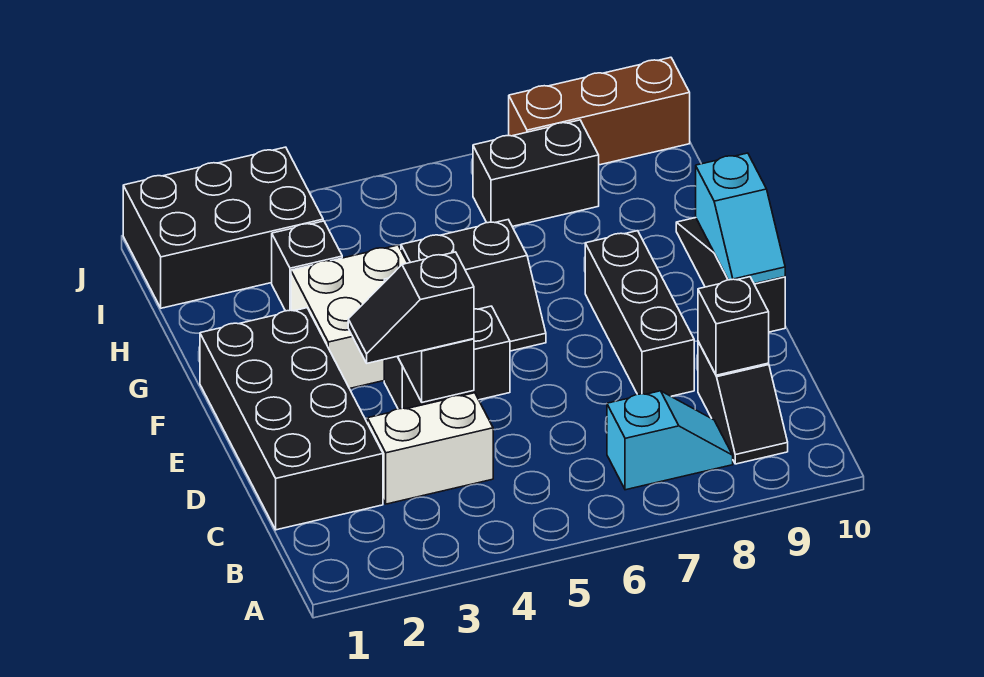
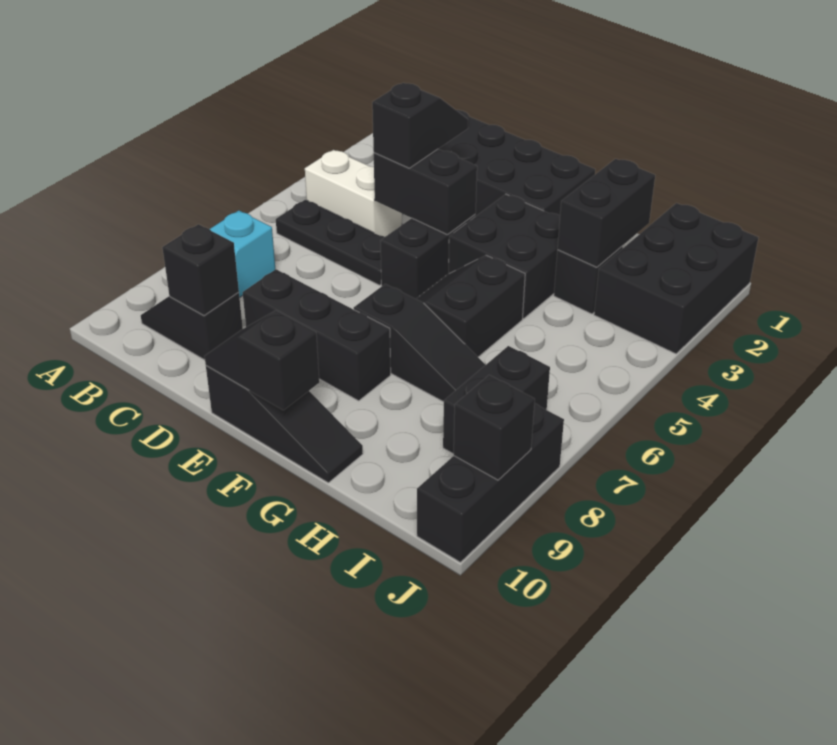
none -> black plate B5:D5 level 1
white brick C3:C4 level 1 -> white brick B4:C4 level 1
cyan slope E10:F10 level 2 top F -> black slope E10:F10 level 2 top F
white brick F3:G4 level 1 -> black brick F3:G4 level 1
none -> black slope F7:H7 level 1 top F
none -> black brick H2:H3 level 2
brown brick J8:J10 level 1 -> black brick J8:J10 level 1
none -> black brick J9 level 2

—————

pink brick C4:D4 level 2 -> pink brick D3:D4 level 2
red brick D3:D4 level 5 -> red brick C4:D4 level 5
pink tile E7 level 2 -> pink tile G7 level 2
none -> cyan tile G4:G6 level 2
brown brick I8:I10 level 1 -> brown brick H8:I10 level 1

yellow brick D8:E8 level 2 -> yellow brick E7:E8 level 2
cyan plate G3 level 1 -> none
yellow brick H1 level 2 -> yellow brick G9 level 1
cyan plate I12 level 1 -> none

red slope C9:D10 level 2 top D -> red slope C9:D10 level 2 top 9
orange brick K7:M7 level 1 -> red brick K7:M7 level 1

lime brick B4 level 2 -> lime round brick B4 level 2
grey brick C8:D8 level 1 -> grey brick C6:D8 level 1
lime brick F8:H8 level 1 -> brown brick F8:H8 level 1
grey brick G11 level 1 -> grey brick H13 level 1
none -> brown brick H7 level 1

—————

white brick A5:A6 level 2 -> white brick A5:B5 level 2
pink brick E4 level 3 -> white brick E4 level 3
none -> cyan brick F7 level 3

—————

## [WORK REQUIRED]
In the entries above, restate word for word the lines between the one holding "none -> black plate B5:D5 level 1" and the one holding "none -> black brick J9 level 2", inclusive, and nothing besides.

## [ANSWER TO THIS PROBLEM]
none -> black plate B5:D5 level 1
white brick C3:C4 level 1 -> white brick B4:C4 level 1
cyan slope E10:F10 level 2 top F -> black slope E10:F10 level 2 top F
white brick F3:G4 level 1 -> black brick F3:G4 level 1
none -> black slope F7:H7 level 1 top F
none -> black brick H2:H3 level 2
brown brick J8:J10 level 1 -> black brick J8:J10 level 1
none -> black brick J9 level 2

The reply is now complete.